Exercise aim → Transcribe exactly the line that contains "Seifenspender (schwarz) <489" and every line after it through the end of the records, with nothing else.

Before-and-after scene images
☆ ☆ ☆ ☆ ☆

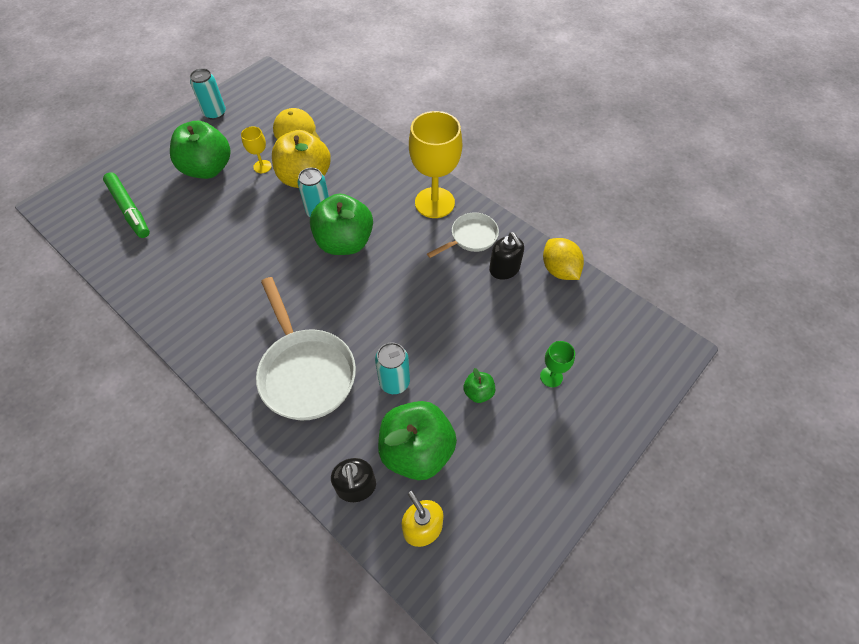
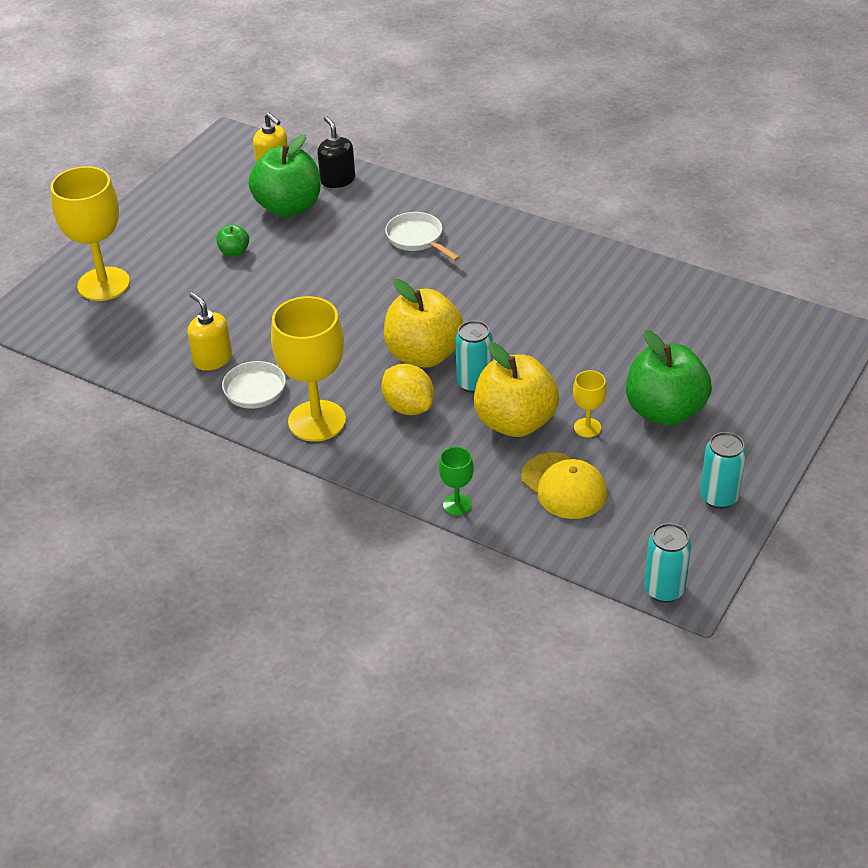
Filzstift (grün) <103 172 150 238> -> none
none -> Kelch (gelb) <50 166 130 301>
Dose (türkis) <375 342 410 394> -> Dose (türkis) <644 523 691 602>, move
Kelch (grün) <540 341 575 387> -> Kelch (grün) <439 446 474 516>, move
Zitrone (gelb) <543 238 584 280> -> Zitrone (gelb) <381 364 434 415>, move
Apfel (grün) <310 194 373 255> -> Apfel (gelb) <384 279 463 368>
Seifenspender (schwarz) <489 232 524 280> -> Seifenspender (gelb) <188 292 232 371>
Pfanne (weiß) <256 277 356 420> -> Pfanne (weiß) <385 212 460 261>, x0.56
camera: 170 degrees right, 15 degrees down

☆ ☆ ☆ ☆ ☆

Result below →
Seifenspender (schwarz) <489 232 524 280> -> Seifenspender (gelb) <188 292 232 371>
Pfanne (weiß) <256 277 356 420> -> Pfanne (weiß) <385 212 460 261>, x0.56
camera: 170 degrees right, 15 degrees down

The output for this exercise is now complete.